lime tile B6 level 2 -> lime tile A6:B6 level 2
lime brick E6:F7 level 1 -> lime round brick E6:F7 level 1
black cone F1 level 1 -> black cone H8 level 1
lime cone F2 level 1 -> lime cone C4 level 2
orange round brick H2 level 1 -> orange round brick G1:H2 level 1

==

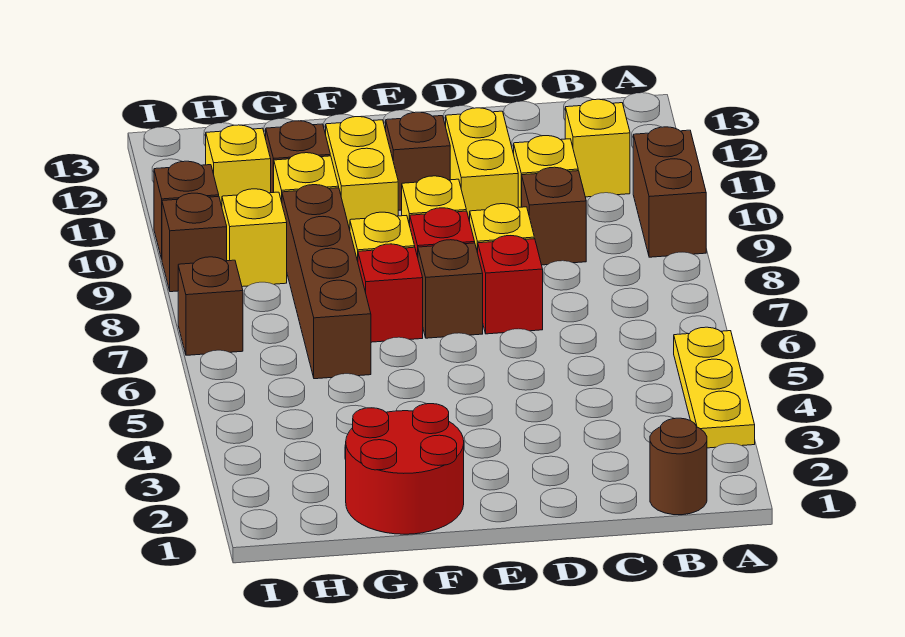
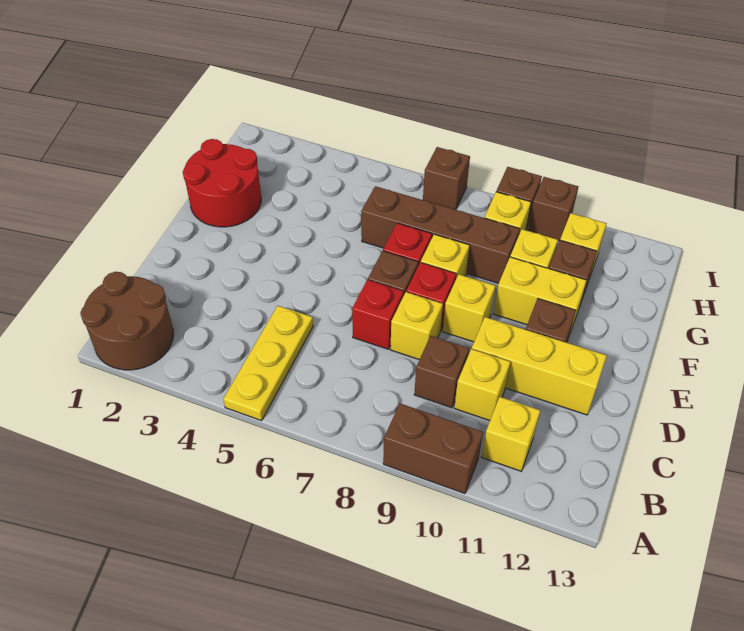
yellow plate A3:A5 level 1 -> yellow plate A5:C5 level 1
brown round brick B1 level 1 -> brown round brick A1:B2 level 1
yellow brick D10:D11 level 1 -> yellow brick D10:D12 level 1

• **Exercise instructions**: Look through the data above and return each line where the string "yellow" occurs.

• **Task solution**:
yellow plate A3:A5 level 1 -> yellow plate A5:C5 level 1
yellow brick D10:D11 level 1 -> yellow brick D10:D12 level 1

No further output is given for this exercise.